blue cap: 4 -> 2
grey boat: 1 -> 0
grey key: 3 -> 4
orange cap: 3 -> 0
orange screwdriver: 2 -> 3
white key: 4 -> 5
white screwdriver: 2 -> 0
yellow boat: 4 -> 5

########

Description of the task: Extract all lines from the material above that include the word "orange".

Answer:
orange cap: 3 -> 0
orange screwdriver: 2 -> 3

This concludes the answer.